Object change listings:
□ □ □ □ □

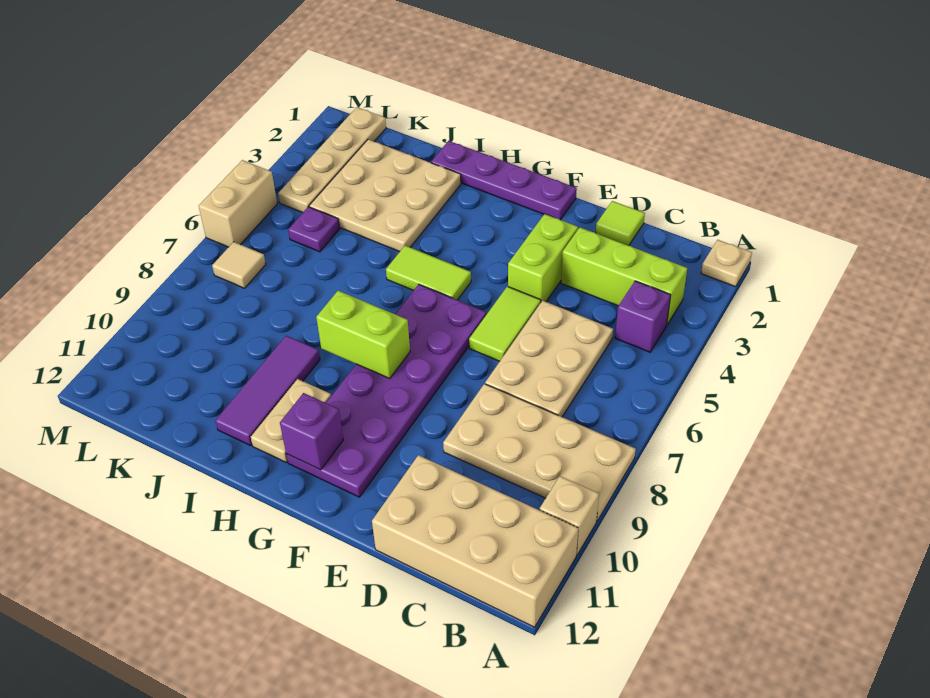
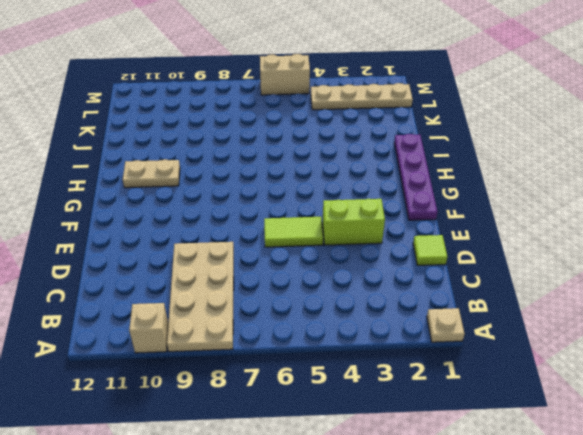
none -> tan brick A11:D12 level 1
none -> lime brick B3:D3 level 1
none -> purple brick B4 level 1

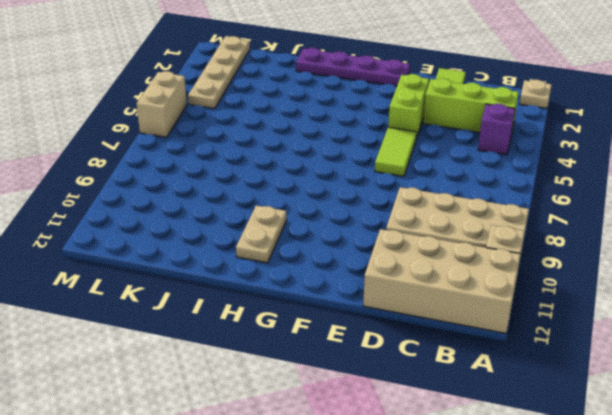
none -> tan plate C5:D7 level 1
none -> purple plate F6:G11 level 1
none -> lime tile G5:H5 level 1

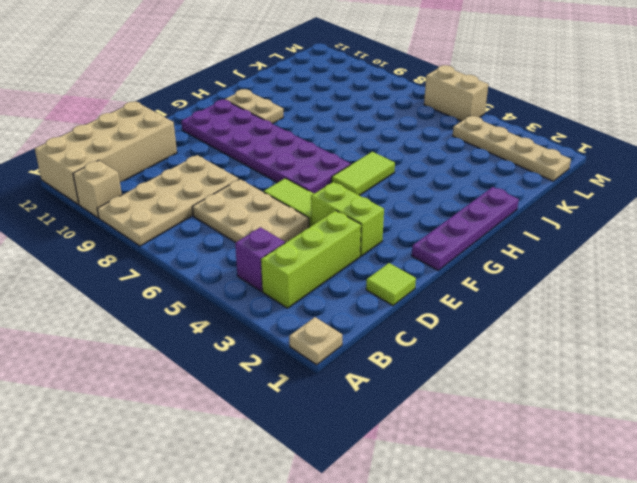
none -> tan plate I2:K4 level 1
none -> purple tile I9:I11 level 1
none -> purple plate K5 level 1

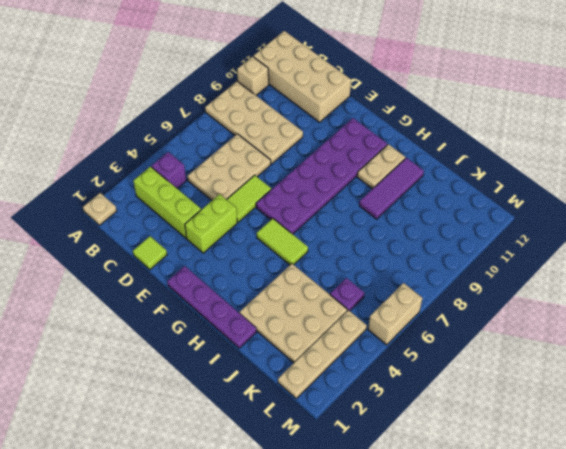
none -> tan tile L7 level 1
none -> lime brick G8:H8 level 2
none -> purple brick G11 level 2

□ □ □ □ □

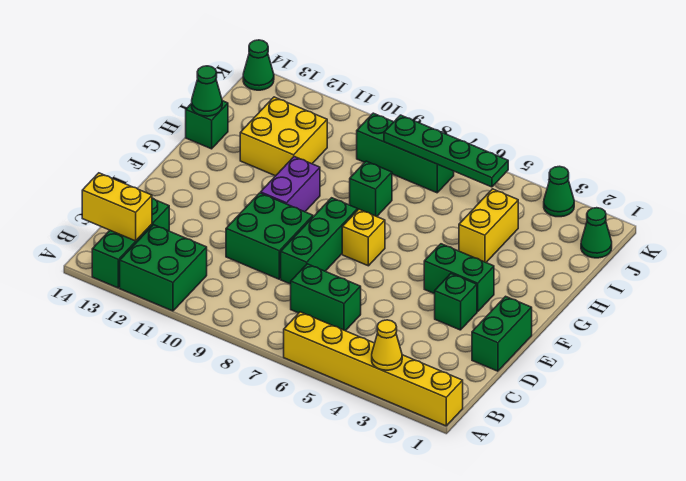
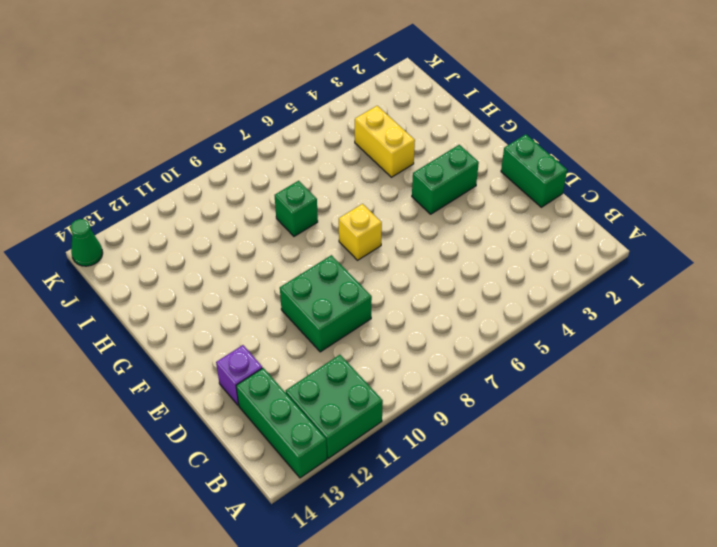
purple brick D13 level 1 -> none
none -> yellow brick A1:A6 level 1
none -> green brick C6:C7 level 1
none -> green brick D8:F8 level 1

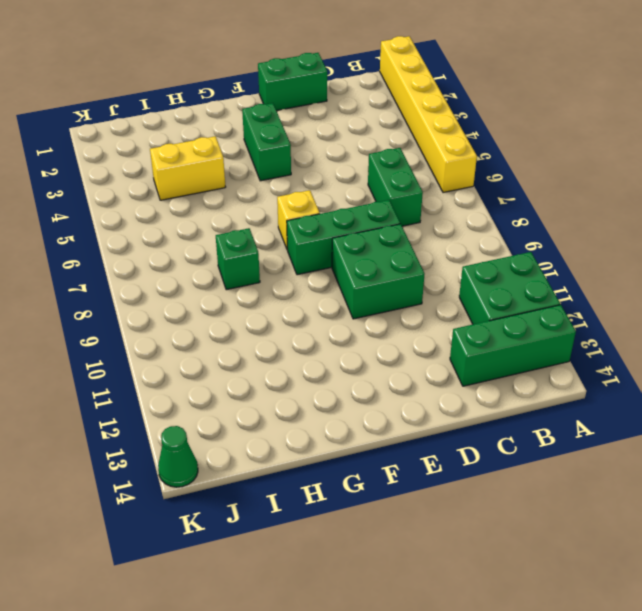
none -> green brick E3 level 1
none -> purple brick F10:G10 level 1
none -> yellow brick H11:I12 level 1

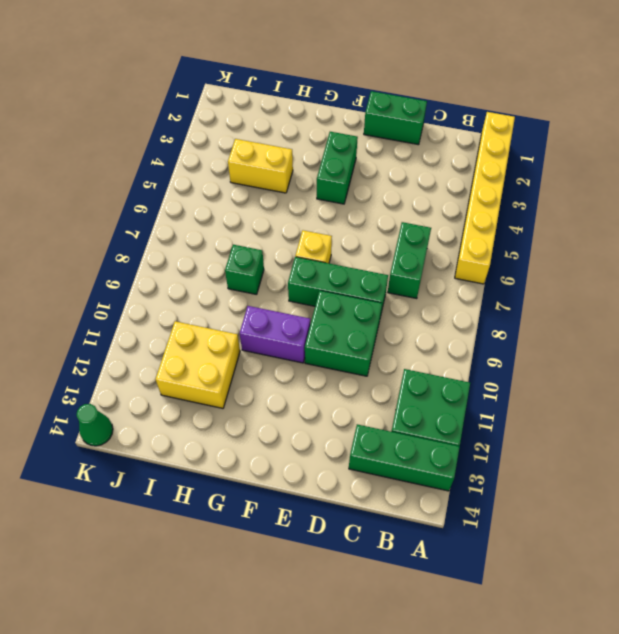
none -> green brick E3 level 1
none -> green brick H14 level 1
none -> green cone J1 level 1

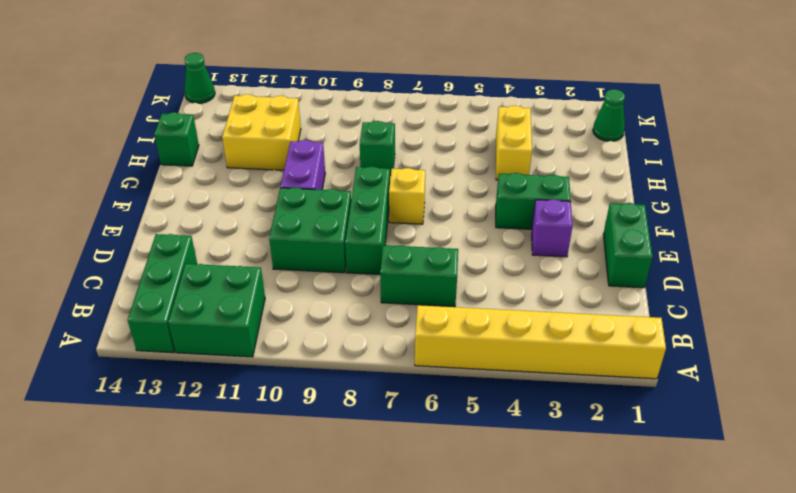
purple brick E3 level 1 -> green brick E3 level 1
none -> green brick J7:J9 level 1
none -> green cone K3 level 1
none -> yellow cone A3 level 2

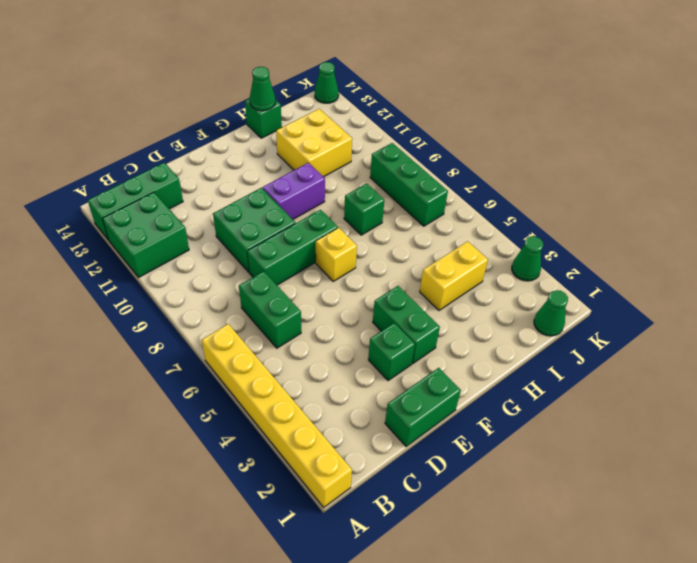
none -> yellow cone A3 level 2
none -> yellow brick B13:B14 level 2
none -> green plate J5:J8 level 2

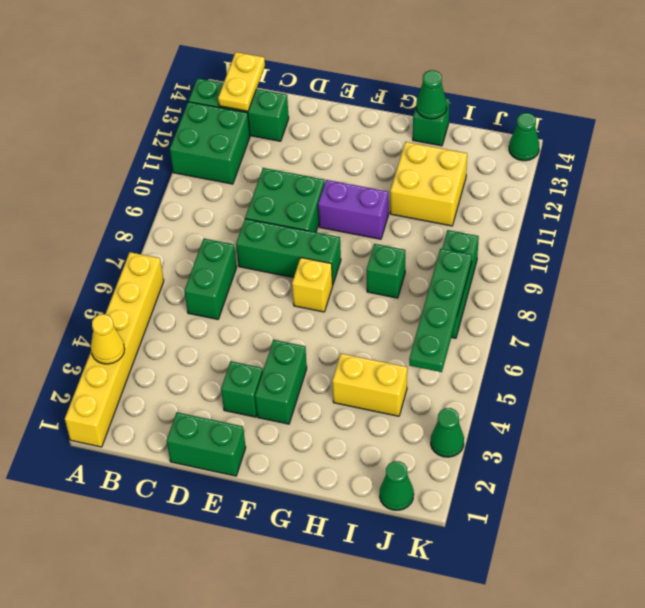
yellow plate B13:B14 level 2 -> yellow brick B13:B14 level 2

□ □ □ □ □

WORK INSTRUCTIONS >> With the pictures omitted, copy the entries above exactly from the line containing "none -> green brick J7:J9 level 1" through the line containing "yellow plate B13:B14", both lines included.

TASK RESPONSE >>
none -> green brick J7:J9 level 1
none -> green cone K3 level 1
none -> yellow cone A3 level 2

none -> yellow cone A3 level 2
none -> yellow brick B13:B14 level 2
none -> green plate J5:J8 level 2

yellow plate B13:B14 level 2 -> yellow brick B13:B14 level 2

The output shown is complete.